Directions
Copy the entries from the line with "At what (x,y)" to the line with "The width and", putting "accumulated" wherever "accrued" appears and changing nothing else.

Supplied records
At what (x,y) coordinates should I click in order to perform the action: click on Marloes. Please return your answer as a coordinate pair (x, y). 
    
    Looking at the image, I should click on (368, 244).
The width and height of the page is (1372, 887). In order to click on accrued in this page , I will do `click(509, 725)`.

...

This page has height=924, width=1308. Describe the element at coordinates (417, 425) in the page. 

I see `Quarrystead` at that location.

---

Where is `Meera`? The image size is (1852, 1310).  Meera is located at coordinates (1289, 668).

Full solution
At what (x,y) coordinates should I click in order to perform the action: click on Marloes. Please return your answer as a coordinate pair (x, y). 
    
    Looking at the image, I should click on (368, 244).
The width and height of the page is (1372, 887). In order to click on accumulated in this page , I will do `click(509, 725)`.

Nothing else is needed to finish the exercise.